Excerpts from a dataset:
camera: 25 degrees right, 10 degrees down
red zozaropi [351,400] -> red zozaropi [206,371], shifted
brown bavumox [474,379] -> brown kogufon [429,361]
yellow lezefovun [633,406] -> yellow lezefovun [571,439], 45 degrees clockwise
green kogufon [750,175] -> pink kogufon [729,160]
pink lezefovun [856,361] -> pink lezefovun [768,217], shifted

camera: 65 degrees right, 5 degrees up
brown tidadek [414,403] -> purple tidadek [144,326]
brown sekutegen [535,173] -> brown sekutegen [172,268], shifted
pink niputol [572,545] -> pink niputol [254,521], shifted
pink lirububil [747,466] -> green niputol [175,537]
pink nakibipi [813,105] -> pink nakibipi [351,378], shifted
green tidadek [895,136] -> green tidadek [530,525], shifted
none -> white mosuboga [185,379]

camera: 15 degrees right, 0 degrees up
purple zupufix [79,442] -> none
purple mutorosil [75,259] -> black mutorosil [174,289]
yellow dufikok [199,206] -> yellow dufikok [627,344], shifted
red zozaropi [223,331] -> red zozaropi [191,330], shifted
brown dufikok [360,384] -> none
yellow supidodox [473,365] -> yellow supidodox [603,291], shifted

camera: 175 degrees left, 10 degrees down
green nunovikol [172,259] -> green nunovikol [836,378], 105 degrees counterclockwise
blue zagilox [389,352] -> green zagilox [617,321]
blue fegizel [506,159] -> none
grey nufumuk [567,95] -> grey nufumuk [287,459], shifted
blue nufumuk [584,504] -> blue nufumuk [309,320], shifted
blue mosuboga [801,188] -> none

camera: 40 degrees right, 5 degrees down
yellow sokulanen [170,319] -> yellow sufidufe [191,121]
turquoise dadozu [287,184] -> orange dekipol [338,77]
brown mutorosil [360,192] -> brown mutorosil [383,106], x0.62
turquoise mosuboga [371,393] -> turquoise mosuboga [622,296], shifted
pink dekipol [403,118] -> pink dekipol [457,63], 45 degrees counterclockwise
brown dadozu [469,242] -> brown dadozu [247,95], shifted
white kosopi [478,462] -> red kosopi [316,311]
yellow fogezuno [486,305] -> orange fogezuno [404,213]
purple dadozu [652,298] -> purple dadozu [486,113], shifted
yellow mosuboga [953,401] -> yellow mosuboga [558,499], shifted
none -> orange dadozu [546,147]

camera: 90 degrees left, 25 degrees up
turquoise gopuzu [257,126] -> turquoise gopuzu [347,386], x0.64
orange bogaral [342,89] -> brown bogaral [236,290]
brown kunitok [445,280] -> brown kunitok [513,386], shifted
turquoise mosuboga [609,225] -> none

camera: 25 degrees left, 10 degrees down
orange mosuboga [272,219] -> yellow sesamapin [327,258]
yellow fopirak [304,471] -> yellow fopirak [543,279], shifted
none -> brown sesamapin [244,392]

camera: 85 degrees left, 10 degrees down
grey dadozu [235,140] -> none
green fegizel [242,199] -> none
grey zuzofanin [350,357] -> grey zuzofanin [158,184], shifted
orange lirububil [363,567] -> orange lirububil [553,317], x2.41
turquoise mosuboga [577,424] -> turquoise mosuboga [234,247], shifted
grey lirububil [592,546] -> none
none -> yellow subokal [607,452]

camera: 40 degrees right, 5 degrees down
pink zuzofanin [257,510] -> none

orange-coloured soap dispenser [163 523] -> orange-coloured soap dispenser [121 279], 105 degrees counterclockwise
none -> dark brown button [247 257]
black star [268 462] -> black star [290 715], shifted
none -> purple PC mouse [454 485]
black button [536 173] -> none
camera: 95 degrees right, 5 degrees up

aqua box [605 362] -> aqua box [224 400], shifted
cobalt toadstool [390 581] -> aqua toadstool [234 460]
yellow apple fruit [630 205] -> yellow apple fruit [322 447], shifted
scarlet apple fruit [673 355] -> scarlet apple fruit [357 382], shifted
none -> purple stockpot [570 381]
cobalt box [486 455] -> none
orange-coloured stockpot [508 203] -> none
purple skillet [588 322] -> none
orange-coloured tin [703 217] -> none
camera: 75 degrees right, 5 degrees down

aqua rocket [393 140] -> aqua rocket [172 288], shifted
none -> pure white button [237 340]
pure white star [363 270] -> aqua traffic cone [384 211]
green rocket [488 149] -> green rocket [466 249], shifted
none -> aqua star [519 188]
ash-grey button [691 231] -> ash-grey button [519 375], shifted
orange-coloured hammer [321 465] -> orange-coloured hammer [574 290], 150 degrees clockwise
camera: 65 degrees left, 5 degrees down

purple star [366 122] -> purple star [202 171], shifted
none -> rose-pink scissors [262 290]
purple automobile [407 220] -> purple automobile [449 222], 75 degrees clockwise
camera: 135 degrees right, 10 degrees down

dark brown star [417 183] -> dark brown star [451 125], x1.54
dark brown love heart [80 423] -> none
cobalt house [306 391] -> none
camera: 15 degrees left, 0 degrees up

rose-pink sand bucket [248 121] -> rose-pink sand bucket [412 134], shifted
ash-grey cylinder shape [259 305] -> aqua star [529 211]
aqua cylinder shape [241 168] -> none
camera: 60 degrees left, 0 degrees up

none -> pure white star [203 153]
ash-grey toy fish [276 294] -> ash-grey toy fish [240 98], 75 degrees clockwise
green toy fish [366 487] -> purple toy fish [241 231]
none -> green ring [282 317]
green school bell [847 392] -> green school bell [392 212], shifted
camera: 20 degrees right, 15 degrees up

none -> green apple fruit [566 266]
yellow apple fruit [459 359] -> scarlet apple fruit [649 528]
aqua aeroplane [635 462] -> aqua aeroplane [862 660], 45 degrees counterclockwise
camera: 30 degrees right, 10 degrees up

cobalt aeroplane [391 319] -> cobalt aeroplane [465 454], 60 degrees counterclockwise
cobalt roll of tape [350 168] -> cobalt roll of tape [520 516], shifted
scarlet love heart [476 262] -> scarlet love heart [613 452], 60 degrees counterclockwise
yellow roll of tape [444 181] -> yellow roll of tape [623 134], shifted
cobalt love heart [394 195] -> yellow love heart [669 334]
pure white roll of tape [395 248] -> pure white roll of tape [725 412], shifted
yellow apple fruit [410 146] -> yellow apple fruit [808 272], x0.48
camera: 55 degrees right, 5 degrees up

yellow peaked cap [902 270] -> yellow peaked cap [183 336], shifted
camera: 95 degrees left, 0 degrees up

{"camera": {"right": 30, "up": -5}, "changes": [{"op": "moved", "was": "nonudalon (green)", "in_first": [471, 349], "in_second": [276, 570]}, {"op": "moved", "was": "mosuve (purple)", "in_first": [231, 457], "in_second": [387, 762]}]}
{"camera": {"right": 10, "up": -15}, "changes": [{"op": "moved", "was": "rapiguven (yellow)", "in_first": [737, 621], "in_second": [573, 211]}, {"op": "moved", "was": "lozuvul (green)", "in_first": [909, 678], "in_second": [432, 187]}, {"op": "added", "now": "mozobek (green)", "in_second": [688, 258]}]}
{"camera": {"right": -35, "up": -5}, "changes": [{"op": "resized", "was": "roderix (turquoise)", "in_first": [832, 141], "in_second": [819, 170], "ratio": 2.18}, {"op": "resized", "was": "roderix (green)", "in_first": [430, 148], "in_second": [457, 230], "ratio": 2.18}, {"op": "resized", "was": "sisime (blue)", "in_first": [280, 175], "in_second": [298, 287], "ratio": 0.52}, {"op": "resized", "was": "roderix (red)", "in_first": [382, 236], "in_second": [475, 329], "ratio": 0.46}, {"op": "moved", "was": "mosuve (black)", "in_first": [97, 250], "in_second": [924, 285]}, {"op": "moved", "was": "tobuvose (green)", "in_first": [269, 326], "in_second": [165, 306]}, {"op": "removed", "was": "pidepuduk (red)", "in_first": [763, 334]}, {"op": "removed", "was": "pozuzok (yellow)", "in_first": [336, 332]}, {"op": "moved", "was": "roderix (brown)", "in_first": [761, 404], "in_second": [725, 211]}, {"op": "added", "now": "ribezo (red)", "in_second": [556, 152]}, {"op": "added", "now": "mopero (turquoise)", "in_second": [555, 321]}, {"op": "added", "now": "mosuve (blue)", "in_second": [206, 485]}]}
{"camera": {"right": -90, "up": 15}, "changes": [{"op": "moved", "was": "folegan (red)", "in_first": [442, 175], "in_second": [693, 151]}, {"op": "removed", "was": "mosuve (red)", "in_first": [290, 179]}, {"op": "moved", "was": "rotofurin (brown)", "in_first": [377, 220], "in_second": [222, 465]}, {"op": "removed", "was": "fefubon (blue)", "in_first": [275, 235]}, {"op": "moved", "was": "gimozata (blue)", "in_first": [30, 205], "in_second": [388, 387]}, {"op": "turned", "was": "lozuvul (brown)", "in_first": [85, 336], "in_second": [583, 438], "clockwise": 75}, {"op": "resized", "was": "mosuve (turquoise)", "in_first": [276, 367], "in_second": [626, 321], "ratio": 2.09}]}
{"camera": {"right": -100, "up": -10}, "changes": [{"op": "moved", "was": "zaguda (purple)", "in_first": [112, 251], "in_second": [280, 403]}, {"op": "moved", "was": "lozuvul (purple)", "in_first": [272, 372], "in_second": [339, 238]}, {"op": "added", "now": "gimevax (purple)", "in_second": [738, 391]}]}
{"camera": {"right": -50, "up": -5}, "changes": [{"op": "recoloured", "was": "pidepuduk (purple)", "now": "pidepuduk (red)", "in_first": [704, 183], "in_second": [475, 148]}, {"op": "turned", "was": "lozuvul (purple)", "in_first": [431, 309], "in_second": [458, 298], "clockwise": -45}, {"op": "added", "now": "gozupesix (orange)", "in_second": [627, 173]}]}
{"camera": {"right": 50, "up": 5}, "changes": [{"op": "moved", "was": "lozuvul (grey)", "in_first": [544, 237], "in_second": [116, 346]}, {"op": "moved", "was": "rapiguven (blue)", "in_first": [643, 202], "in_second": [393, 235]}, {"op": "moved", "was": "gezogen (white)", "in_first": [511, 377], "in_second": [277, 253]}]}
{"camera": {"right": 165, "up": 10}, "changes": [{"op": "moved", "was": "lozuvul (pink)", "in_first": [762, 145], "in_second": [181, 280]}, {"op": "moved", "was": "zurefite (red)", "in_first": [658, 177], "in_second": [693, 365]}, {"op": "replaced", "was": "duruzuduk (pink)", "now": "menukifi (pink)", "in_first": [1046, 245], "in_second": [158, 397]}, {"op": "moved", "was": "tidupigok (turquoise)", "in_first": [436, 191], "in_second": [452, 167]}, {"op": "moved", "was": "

Work to be completed
Copy the records above exactly, beginning at the line that contains "grey zuzofanin [350,357]" and stopping after the line that contains "orange-coloured soap dispenser [163".

The completed task
grey zuzofanin [350,357] -> grey zuzofanin [158,184], shifted
orange lirububil [363,567] -> orange lirububil [553,317], x2.41
turquoise mosuboga [577,424] -> turquoise mosuboga [234,247], shifted
grey lirububil [592,546] -> none
none -> yellow subokal [607,452]

camera: 40 degrees right, 5 degrees down
pink zuzofanin [257,510] -> none

orange-coloured soap dispenser [163 523] -> orange-coloured soap dispenser [121 279], 105 degrees counterclockwise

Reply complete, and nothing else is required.